§ Instructions for the task
Copy out word for word the lines below, from the line holding "pipeline (423, 212)" through the last line, both included.

§ Data to use
──────
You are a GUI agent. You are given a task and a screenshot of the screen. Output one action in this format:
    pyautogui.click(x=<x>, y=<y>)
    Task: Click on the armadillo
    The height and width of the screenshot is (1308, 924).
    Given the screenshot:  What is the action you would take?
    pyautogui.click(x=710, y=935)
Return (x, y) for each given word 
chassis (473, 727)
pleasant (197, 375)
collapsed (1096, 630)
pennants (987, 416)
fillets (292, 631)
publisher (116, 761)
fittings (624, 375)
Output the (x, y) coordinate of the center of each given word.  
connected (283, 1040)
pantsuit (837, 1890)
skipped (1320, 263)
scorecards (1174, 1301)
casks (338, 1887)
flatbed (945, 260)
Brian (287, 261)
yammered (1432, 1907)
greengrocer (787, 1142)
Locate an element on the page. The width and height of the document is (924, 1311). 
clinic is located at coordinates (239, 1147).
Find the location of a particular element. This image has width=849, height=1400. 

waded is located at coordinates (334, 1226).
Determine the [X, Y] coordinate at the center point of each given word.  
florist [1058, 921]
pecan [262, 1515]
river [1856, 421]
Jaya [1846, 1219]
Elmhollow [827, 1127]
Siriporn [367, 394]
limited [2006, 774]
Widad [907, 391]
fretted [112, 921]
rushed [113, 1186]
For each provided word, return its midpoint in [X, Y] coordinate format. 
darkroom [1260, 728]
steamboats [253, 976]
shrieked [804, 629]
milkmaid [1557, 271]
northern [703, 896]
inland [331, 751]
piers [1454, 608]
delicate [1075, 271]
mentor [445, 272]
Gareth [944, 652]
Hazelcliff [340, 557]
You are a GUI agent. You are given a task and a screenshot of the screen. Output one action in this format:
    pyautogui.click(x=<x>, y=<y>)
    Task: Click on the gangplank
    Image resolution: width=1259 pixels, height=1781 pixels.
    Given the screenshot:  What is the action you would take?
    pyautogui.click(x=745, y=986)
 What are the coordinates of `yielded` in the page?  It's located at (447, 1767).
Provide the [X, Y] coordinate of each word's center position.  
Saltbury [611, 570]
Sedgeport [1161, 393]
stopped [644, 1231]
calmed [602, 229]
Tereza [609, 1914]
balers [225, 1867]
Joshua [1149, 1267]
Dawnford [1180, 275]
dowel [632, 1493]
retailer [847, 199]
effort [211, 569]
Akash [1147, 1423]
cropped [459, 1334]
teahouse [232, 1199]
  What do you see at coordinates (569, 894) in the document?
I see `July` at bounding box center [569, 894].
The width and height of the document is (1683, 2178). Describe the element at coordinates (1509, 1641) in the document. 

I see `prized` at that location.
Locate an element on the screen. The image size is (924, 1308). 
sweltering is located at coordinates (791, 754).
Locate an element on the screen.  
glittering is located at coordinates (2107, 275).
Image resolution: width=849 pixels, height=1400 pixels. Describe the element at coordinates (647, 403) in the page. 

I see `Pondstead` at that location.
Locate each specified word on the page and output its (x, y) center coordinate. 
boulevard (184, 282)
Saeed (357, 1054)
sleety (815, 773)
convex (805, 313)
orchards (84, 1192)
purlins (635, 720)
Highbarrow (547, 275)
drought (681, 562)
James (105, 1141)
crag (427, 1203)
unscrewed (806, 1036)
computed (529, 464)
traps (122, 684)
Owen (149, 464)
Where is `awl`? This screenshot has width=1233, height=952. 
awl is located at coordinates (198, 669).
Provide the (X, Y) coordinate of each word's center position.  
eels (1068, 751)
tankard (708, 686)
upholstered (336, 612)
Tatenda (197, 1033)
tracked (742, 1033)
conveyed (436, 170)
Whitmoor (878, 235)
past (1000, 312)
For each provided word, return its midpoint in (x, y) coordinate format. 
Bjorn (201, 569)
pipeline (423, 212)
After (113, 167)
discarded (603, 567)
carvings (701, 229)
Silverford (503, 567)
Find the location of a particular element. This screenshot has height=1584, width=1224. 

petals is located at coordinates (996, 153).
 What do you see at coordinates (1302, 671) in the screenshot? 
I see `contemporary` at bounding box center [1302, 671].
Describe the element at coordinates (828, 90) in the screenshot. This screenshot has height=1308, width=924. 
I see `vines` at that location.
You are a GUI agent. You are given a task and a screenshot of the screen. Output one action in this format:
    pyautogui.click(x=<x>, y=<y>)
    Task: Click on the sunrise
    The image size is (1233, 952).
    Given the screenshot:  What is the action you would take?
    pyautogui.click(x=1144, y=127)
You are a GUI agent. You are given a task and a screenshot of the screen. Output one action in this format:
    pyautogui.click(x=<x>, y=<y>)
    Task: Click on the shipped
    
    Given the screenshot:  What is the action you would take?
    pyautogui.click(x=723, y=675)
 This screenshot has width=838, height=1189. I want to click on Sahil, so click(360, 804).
──────
§ Result
pipeline (423, 212)
After (113, 167)
discarded (603, 567)
carvings (701, 229)
Silverford (503, 567)
Find the location of a particular element. This screenshot has height=1584, width=1224. 

petals is located at coordinates (996, 153).
 What do you see at coordinates (1302, 671) in the screenshot? 
I see `contemporary` at bounding box center [1302, 671].
Describe the element at coordinates (828, 90) in the screenshot. This screenshot has height=1308, width=924. 
I see `vines` at that location.
You are a GUI agent. You are given a task and a screenshot of the screen. Output one action in this format:
    pyautogui.click(x=<x>, y=<y>)
    Task: Click on the sunrise
    The image size is (1233, 952).
    Given the screenshot:  What is the action you would take?
    pyautogui.click(x=1144, y=127)
You are a GUI agent. You are given a task and a screenshot of the screen. Output one action in this format:
    pyautogui.click(x=<x>, y=<y>)
    Task: Click on the shipped
    
    Given the screenshot:  What is the action you would take?
    pyautogui.click(x=723, y=675)
 This screenshot has width=838, height=1189. I want to click on Sahil, so click(360, 804).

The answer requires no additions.